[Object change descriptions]
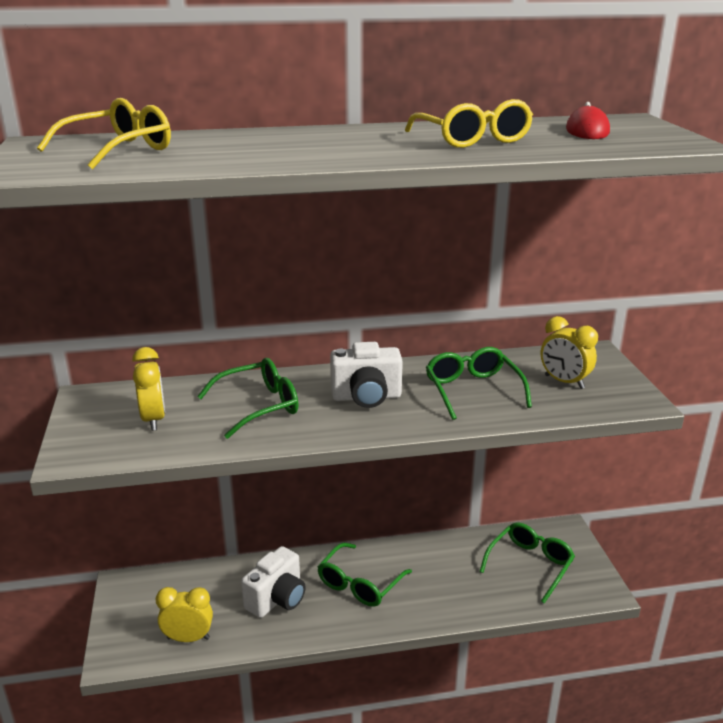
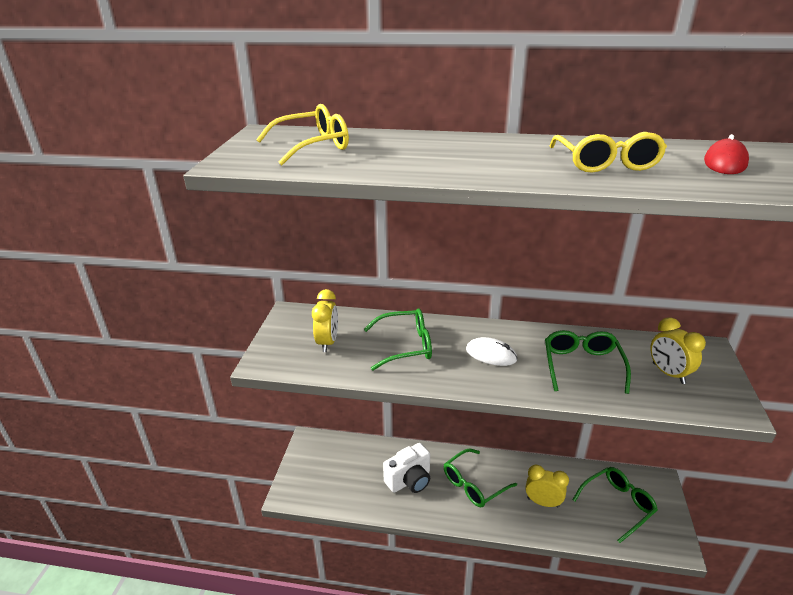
camera: 20 degrees right, 5 degrees up
yellow clock [156,587,213,642] -> yellow clock moved to [526,465,569,508]
white camera [330,342,403,408] -> white mouse [466,337,517,366]

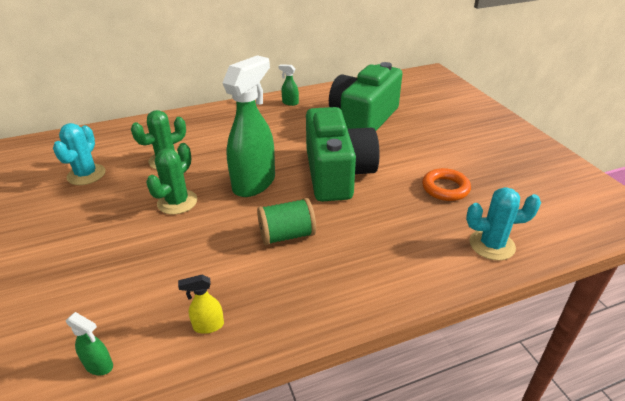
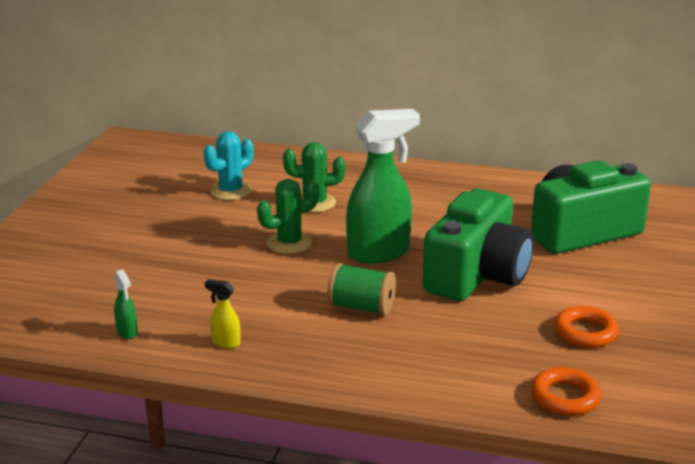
camera: 35 degrees right, 10 degrees down
green spray bottle [279,64,299,106] -> none
turquoise cactus [466,187,541,260] -> orange ring [531,367,602,416]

## Task statement
Hand back the records above exactly as they are, pictures excluded.

## Reply to the task
camera: 20 degrees right, 5 degrees up
yellow clock [156,587,213,642] -> yellow clock moved to [526,465,569,508]
white camera [330,342,403,408] -> white mouse [466,337,517,366]

camera: 35 degrees right, 10 degrees down
green spray bottle [279,64,299,106] -> none
turquoise cactus [466,187,541,260] -> orange ring [531,367,602,416]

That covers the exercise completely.